Study material —

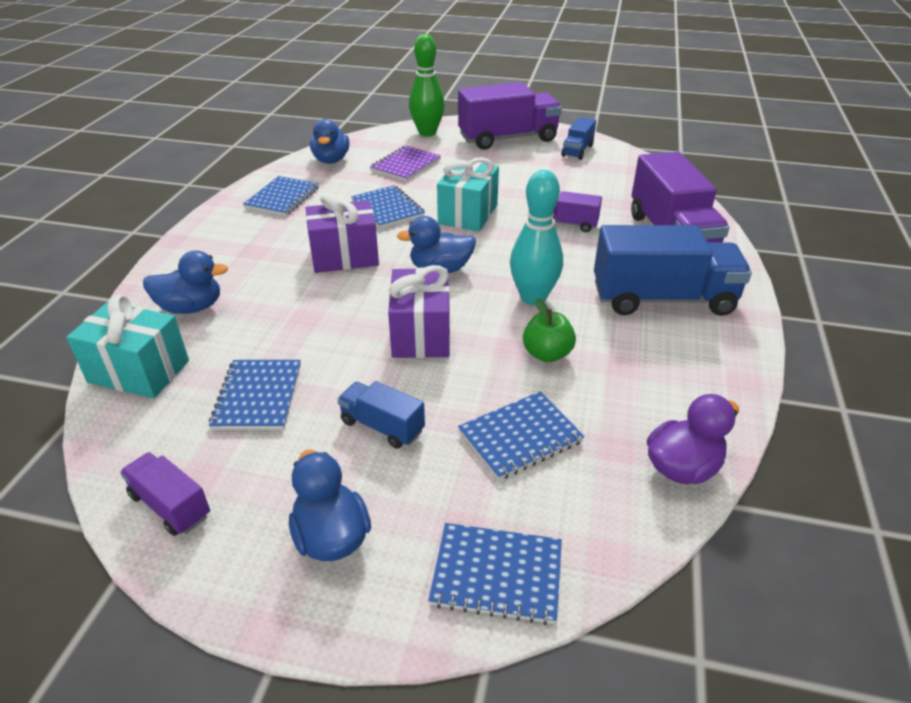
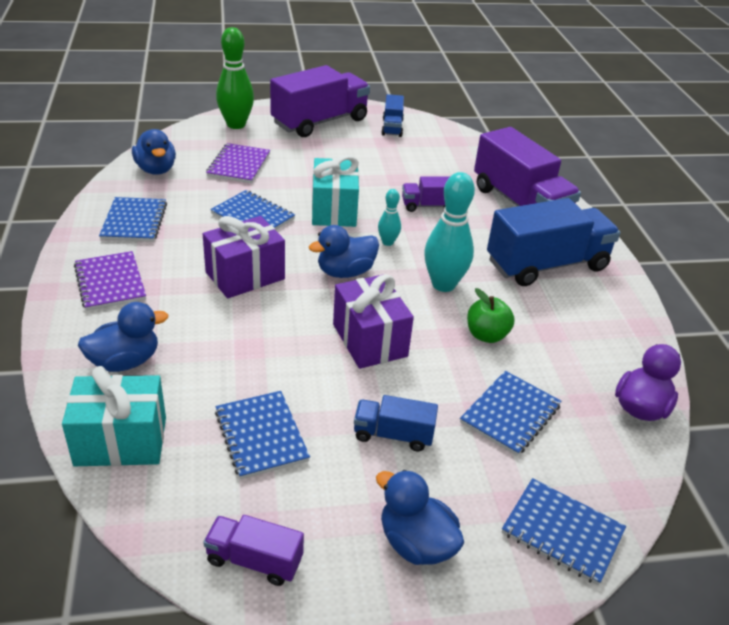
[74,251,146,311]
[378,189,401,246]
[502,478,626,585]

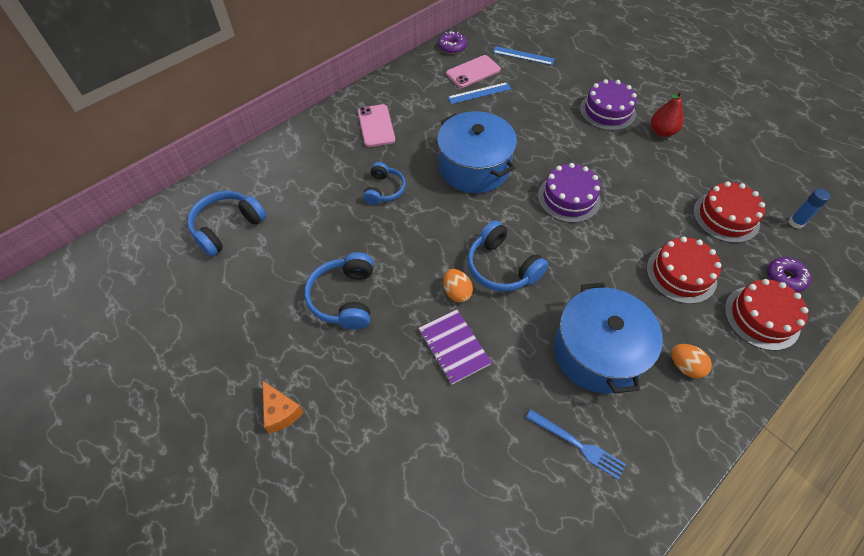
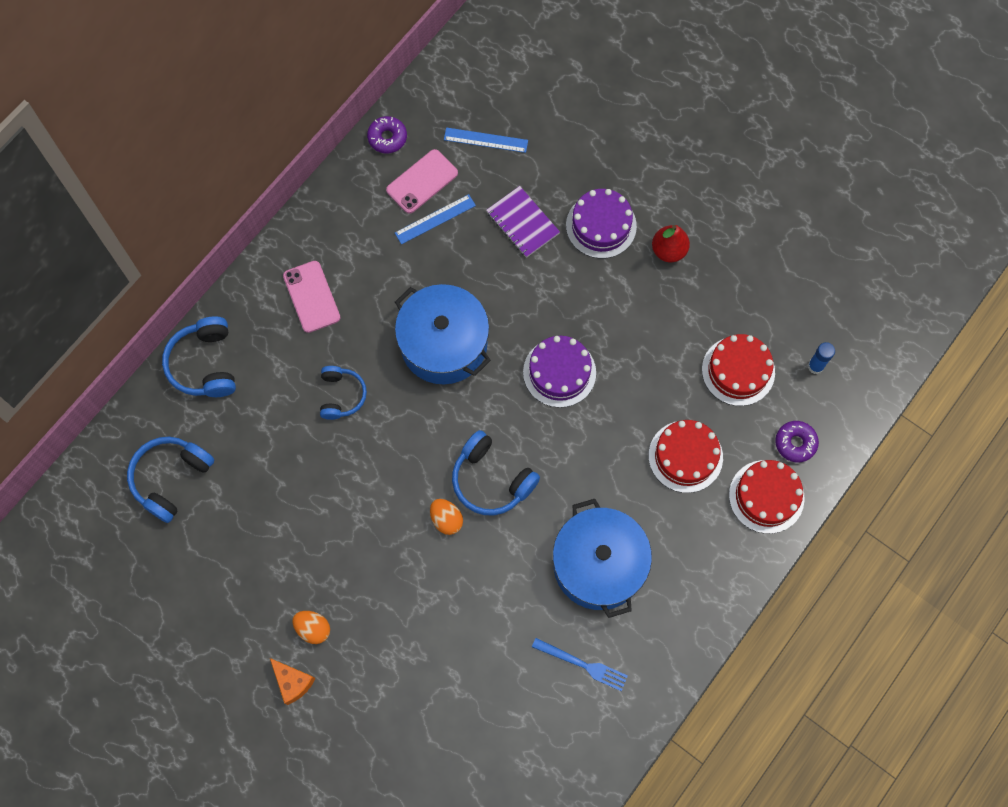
[162,317,236,397]
[292,611,330,644]
[486,186,560,258]

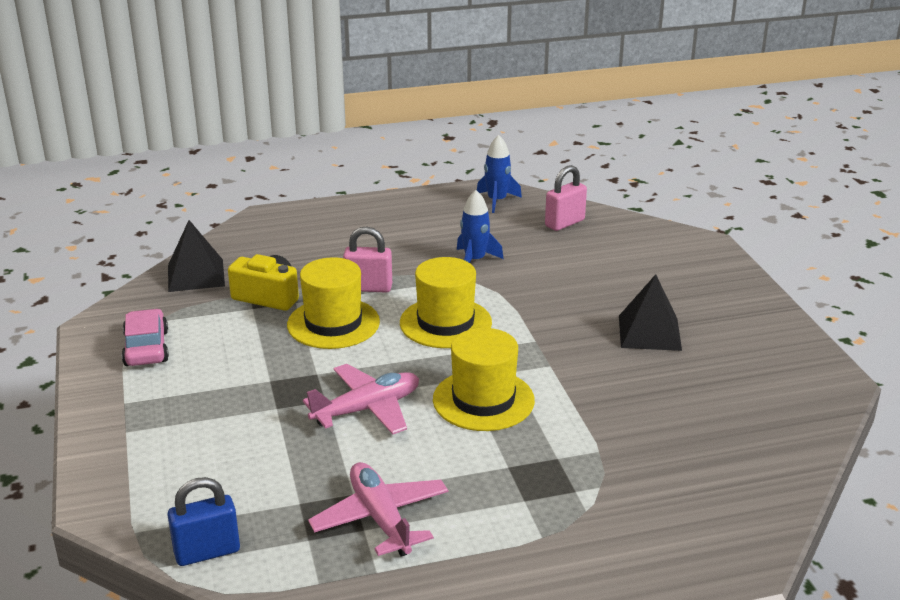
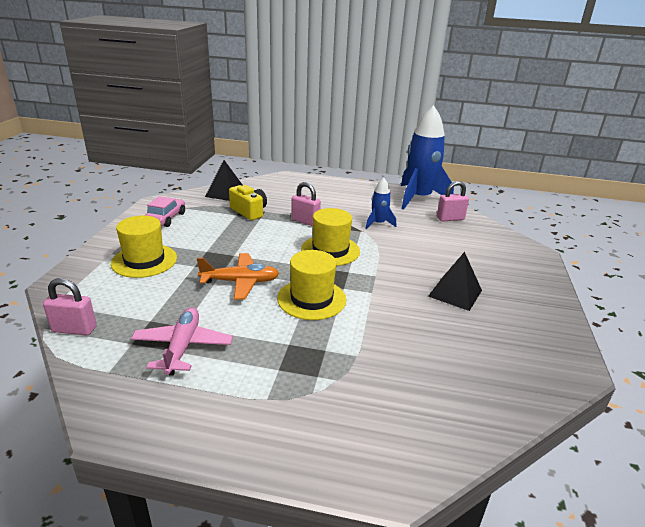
[43,278,97,335]
[111,216,177,278]
[197,253,279,300]
[401,105,454,210]

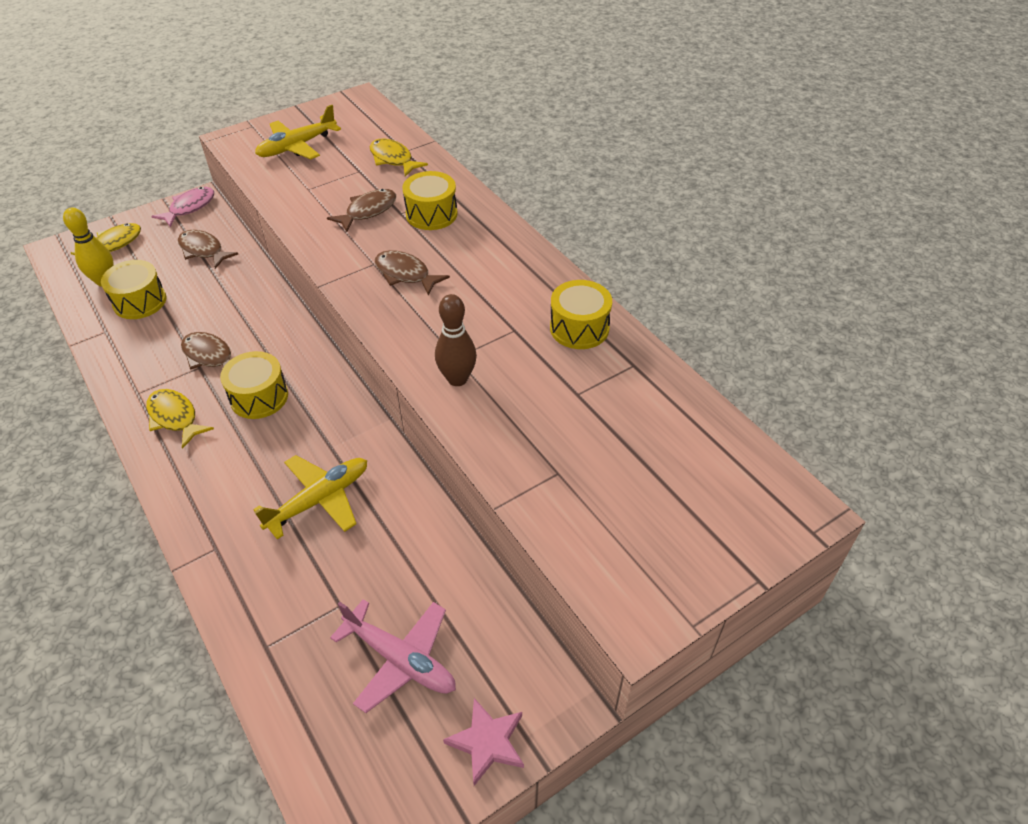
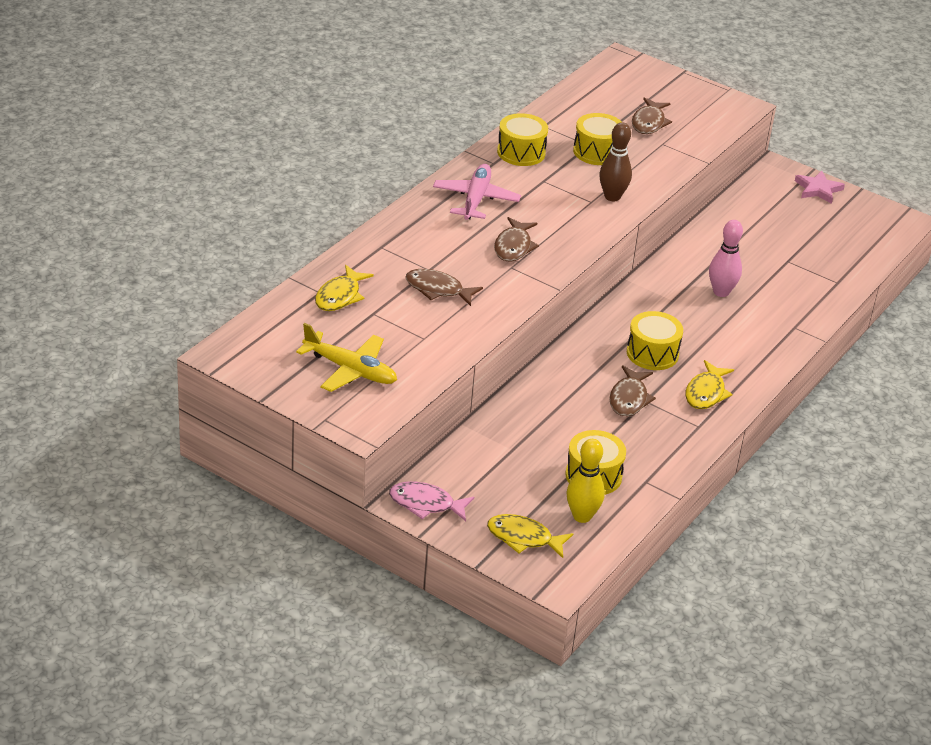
[433,164,521,220]
[573,113,622,165]
[632,97,672,134]
[709,220,743,297]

Your goal — The pictures in the entries should be left out; output everything else exactly.

Solved exercise —
[74,251,146,311]
[378,189,401,246]
[502,478,626,585]

[162,317,236,397]
[292,611,330,644]
[486,186,560,258]

[43,278,97,335]
[111,216,177,278]
[197,253,279,300]
[401,105,454,210]

[433,164,521,220]
[573,113,622,165]
[632,97,672,134]
[709,220,743,297]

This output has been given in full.